Top of SOURCE DATA

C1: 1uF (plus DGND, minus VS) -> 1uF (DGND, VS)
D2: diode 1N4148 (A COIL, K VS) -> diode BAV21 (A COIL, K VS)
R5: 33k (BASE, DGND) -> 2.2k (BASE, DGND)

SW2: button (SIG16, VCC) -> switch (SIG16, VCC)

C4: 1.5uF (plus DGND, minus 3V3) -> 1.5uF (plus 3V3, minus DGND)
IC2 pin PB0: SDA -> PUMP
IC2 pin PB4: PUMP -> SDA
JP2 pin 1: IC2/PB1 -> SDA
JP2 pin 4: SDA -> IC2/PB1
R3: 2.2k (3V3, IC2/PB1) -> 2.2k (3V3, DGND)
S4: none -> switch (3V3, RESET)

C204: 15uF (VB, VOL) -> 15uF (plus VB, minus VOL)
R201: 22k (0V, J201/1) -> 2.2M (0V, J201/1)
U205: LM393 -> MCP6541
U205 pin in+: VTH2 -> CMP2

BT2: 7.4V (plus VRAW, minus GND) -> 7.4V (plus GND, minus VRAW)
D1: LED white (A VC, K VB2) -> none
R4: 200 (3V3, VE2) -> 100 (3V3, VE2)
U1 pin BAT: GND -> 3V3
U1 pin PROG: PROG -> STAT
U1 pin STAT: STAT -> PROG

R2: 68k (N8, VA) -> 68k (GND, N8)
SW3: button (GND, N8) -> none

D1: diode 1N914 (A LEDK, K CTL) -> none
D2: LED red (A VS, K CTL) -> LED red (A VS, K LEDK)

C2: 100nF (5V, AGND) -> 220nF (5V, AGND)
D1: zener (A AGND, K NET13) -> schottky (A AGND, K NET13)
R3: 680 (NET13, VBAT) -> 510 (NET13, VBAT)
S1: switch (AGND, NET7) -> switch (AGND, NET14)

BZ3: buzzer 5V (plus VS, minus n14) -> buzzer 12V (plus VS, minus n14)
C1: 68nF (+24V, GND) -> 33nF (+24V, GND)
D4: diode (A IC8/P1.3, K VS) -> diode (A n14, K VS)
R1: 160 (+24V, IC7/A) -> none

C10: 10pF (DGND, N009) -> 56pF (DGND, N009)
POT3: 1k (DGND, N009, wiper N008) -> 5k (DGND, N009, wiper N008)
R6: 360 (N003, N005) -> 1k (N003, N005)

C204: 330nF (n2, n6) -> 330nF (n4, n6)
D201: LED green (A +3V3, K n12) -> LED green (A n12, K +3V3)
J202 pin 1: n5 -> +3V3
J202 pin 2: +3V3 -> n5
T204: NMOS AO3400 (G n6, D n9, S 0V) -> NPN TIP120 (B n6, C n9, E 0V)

Bottom of SOURCE DATA

## TASK BRIEF
For each line in the entries that holds "diode", return that line.

## EXERCISE ANSWER
D2: diode 1N4148 (A COIL, K VS) -> diode BAV21 (A COIL, K VS)
D1: diode 1N914 (A LEDK, K CTL) -> none
D4: diode (A IC8/P1.3, K VS) -> diode (A n14, K VS)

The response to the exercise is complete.